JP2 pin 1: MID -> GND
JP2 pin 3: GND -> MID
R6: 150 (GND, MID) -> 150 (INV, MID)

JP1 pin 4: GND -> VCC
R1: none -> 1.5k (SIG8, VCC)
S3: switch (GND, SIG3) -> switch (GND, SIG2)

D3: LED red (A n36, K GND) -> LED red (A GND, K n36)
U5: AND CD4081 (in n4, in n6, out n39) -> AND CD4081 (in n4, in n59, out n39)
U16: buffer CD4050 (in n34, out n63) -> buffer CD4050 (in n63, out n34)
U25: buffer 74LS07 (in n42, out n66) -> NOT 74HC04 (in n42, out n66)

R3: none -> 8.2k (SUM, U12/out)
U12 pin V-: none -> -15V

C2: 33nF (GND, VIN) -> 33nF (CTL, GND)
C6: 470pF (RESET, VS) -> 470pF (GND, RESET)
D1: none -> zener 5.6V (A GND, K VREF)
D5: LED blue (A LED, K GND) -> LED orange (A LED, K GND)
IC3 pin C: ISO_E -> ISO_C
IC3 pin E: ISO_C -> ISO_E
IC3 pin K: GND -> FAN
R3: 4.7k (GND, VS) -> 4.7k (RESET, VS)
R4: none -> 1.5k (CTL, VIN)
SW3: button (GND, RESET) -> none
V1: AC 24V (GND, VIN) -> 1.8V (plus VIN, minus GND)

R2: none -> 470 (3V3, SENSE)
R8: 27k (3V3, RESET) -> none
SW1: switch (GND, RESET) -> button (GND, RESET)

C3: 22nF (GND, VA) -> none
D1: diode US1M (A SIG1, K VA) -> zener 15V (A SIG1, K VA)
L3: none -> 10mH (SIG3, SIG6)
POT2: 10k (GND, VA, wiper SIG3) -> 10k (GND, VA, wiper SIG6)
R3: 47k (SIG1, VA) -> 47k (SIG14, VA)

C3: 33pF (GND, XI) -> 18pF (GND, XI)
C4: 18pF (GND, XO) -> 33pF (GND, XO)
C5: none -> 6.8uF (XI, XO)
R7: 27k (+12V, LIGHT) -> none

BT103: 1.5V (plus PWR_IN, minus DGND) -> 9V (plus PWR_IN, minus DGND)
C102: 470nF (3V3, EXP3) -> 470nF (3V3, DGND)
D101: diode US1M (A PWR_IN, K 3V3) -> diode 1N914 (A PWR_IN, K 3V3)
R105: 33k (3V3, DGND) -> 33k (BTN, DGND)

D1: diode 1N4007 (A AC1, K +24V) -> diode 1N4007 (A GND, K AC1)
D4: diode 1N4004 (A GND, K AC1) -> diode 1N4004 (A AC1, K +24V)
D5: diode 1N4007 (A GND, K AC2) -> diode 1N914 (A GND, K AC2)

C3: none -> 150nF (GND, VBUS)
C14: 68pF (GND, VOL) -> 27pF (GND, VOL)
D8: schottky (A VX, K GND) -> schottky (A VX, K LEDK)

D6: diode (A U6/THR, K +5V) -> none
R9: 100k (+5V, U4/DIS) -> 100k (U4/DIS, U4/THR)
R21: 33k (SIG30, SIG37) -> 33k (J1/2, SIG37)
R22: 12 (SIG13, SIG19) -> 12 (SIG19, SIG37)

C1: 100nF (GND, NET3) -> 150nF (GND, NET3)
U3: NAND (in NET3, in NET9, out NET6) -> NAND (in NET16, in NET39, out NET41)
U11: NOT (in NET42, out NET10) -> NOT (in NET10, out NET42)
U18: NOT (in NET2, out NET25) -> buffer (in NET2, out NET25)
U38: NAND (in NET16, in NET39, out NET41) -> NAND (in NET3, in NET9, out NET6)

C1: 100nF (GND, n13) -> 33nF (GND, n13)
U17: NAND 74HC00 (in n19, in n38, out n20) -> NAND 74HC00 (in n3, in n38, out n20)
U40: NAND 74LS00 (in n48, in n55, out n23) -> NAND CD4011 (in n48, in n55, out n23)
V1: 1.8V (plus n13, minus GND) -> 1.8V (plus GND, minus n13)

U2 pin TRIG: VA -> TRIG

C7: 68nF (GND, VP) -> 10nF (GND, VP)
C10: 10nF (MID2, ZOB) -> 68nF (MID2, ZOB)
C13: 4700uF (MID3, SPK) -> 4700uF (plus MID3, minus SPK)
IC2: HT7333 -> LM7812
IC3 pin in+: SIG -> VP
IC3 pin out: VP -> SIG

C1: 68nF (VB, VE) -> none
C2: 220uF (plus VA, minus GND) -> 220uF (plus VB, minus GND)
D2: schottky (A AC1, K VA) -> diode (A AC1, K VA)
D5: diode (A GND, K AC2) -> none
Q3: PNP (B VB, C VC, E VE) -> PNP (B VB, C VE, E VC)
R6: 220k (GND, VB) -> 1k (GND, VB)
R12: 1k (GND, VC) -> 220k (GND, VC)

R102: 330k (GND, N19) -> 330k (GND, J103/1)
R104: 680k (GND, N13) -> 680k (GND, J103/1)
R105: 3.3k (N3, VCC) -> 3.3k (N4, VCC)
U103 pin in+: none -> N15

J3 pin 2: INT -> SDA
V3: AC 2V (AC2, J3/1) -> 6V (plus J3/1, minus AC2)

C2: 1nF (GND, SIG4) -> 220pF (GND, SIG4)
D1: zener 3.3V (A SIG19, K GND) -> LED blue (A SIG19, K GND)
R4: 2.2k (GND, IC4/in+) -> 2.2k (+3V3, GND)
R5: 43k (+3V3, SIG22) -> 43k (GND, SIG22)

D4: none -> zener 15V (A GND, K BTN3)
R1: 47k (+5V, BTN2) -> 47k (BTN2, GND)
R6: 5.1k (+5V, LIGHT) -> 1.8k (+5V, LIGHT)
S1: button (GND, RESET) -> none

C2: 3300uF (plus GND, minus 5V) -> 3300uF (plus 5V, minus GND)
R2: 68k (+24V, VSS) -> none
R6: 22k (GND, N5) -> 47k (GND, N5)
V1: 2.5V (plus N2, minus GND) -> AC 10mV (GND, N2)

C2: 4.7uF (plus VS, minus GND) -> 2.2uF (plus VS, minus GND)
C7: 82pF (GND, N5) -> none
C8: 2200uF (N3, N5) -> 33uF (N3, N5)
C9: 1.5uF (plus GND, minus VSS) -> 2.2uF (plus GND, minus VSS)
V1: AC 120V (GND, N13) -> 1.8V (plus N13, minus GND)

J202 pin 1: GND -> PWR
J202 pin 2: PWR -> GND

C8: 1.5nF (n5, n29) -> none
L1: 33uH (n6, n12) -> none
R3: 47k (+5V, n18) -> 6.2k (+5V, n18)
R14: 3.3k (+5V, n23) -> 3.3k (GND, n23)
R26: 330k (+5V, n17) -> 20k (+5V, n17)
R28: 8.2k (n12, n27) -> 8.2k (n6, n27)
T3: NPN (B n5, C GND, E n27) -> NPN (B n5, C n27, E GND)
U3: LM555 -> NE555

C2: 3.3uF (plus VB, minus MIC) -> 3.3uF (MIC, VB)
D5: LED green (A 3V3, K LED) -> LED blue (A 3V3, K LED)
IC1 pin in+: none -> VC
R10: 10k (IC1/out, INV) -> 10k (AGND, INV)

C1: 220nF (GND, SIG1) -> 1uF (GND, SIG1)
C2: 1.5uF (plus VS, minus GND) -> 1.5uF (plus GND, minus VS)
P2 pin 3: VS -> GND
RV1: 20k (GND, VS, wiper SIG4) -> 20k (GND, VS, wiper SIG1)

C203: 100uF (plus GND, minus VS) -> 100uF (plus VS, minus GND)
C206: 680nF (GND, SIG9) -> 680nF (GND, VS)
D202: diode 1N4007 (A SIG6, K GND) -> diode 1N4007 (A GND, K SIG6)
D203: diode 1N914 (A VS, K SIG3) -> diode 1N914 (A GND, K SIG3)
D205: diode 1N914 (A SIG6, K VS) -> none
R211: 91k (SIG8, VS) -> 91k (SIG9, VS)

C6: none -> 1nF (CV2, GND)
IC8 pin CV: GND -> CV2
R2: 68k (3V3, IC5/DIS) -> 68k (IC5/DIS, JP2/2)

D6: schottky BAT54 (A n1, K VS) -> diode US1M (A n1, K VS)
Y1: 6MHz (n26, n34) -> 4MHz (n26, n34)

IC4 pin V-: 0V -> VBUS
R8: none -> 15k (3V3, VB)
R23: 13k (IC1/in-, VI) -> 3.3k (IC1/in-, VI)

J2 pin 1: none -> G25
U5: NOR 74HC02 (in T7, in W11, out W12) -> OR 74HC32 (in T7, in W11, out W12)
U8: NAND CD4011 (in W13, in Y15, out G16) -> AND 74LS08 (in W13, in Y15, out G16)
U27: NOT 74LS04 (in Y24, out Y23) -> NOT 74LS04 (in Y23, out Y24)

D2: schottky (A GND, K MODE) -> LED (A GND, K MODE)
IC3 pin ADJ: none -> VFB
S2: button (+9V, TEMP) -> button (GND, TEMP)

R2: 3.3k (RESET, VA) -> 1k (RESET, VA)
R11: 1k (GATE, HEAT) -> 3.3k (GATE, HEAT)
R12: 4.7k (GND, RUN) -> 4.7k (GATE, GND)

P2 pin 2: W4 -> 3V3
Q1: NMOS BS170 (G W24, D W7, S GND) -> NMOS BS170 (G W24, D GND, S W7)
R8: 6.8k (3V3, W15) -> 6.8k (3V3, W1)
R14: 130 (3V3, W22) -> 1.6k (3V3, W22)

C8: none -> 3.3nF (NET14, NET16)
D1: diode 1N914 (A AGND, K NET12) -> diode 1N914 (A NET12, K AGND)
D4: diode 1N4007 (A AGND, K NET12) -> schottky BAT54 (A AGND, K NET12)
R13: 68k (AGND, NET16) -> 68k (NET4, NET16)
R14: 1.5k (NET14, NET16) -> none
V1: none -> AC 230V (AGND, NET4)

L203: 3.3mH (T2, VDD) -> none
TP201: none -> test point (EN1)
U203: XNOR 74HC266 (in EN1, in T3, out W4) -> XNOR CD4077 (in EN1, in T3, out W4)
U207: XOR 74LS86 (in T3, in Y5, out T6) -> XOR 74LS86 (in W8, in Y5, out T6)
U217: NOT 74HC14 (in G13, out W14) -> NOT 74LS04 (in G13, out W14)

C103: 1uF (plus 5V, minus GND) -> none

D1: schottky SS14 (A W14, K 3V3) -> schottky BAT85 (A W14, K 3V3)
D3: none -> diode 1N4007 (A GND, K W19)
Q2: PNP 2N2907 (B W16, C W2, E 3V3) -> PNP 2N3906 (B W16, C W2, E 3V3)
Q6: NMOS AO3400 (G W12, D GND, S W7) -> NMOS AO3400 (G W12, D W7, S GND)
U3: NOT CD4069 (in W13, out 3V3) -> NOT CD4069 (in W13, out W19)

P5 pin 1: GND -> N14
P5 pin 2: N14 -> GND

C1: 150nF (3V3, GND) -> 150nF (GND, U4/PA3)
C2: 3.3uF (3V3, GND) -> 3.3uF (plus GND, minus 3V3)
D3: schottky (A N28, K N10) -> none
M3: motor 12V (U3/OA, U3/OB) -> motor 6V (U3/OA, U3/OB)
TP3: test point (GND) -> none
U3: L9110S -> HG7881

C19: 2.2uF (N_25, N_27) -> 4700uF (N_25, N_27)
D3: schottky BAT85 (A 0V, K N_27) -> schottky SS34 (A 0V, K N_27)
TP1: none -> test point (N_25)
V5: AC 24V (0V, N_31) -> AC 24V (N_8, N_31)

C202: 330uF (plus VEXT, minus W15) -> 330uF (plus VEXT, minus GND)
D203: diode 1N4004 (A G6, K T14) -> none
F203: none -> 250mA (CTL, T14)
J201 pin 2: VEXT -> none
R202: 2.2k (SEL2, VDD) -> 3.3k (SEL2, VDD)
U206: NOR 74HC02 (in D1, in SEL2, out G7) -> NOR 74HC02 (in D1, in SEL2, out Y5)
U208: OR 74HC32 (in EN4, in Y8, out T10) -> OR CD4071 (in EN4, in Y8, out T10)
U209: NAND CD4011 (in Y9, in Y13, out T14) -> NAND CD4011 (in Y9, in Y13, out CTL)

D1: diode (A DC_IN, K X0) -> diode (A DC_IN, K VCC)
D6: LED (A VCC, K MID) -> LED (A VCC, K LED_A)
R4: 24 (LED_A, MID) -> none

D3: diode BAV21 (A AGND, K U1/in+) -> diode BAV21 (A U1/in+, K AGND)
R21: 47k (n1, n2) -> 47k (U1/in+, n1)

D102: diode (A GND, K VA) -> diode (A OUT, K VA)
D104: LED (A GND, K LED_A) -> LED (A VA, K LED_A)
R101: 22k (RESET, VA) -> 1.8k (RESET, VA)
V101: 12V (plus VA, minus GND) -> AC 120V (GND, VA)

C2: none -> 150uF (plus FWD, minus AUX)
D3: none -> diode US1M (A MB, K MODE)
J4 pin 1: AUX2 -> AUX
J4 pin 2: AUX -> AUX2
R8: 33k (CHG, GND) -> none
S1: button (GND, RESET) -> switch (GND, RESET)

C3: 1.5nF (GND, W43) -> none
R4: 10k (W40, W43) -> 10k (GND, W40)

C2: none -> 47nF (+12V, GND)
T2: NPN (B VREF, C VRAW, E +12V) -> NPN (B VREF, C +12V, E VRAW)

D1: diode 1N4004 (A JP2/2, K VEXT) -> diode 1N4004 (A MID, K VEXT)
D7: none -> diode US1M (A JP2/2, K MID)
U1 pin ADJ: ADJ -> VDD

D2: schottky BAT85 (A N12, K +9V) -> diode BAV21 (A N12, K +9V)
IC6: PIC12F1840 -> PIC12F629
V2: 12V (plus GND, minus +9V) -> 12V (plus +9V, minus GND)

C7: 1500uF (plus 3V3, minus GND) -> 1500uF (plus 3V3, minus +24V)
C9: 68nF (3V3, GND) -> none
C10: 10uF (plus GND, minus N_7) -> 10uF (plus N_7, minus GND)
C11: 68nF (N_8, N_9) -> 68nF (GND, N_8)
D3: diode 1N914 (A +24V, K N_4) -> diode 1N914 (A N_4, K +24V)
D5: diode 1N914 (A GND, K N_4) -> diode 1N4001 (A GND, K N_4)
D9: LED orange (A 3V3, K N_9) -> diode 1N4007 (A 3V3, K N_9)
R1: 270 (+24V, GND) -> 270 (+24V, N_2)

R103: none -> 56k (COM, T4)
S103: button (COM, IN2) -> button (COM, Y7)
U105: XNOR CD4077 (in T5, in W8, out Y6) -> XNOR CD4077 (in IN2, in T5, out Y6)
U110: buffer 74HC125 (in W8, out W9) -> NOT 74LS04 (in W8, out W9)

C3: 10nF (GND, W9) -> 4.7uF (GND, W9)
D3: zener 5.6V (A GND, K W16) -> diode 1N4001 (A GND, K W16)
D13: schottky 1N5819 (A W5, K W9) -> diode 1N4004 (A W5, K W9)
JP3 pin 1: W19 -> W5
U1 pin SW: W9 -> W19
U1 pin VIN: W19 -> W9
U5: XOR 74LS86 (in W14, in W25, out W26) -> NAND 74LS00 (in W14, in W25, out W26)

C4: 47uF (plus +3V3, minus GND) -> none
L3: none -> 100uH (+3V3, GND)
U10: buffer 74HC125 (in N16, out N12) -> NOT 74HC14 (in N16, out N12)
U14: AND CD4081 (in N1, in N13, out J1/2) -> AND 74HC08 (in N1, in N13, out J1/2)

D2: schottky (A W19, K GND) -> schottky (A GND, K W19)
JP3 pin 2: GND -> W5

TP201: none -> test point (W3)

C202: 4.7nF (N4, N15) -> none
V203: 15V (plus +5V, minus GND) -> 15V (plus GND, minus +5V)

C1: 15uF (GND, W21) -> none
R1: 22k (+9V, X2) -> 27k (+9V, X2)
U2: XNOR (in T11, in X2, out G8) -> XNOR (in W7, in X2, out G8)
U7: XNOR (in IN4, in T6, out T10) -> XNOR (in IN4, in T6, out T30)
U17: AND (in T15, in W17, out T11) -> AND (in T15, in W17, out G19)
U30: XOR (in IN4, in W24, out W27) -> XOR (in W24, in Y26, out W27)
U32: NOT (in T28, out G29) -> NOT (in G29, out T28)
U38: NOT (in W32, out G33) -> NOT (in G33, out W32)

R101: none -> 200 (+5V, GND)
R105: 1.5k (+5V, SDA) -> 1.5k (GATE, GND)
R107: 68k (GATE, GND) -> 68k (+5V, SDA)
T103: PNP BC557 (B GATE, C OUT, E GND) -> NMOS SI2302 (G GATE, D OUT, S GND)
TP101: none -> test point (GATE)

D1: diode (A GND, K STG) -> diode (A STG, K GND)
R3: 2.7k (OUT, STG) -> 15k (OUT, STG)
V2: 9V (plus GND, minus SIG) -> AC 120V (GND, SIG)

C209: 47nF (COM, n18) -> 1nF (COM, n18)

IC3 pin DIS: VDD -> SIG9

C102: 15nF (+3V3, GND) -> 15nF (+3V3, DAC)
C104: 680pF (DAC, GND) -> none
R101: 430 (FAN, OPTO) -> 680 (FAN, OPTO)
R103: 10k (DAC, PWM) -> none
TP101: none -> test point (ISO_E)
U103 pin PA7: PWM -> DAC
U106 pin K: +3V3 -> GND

§ **PROBLEM**:
Print, from the entries above, the line with "D3: diode BAV21", the line with "U1 pin SW: W9 -> W19" and all lines between them, exactly and with nothing else.

§ **ANSWER SPACE**:
D3: diode BAV21 (A AGND, K U1/in+) -> diode BAV21 (A U1/in+, K AGND)
R21: 47k (n1, n2) -> 47k (U1/in+, n1)

D102: diode (A GND, K VA) -> diode (A OUT, K VA)
D104: LED (A GND, K LED_A) -> LED (A VA, K LED_A)
R101: 22k (RESET, VA) -> 1.8k (RESET, VA)
V101: 12V (plus VA, minus GND) -> AC 120V (GND, VA)

C2: none -> 150uF (plus FWD, minus AUX)
D3: none -> diode US1M (A MB, K MODE)
J4 pin 1: AUX2 -> AUX
J4 pin 2: AUX -> AUX2
R8: 33k (CHG, GND) -> none
S1: button (GND, RESET) -> switch (GND, RESET)

C3: 1.5nF (GND, W43) -> none
R4: 10k (W40, W43) -> 10k (GND, W40)

C2: none -> 47nF (+12V, GND)
T2: NPN (B VREF, C VRAW, E +12V) -> NPN (B VREF, C +12V, E VRAW)

D1: diode 1N4004 (A JP2/2, K VEXT) -> diode 1N4004 (A MID, K VEXT)
D7: none -> diode US1M (A JP2/2, K MID)
U1 pin ADJ: ADJ -> VDD

D2: schottky BAT85 (A N12, K +9V) -> diode BAV21 (A N12, K +9V)
IC6: PIC12F1840 -> PIC12F629
V2: 12V (plus GND, minus +9V) -> 12V (plus +9V, minus GND)

C7: 1500uF (plus 3V3, minus GND) -> 1500uF (plus 3V3, minus +24V)
C9: 68nF (3V3, GND) -> none
C10: 10uF (plus GND, minus N_7) -> 10uF (plus N_7, minus GND)
C11: 68nF (N_8, N_9) -> 68nF (GND, N_8)
D3: diode 1N914 (A +24V, K N_4) -> diode 1N914 (A N_4, K +24V)
D5: diode 1N914 (A GND, K N_4) -> diode 1N4001 (A GND, K N_4)
D9: LED orange (A 3V3, K N_9) -> diode 1N4007 (A 3V3, K N_9)
R1: 270 (+24V, GND) -> 270 (+24V, N_2)

R103: none -> 56k (COM, T4)
S103: button (COM, IN2) -> button (COM, Y7)
U105: XNOR CD4077 (in T5, in W8, out Y6) -> XNOR CD4077 (in IN2, in T5, out Y6)
U110: buffer 74HC125 (in W8, out W9) -> NOT 74LS04 (in W8, out W9)

C3: 10nF (GND, W9) -> 4.7uF (GND, W9)
D3: zener 5.6V (A GND, K W16) -> diode 1N4001 (A GND, K W16)
D13: schottky 1N5819 (A W5, K W9) -> diode 1N4004 (A W5, K W9)
JP3 pin 1: W19 -> W5
U1 pin SW: W9 -> W19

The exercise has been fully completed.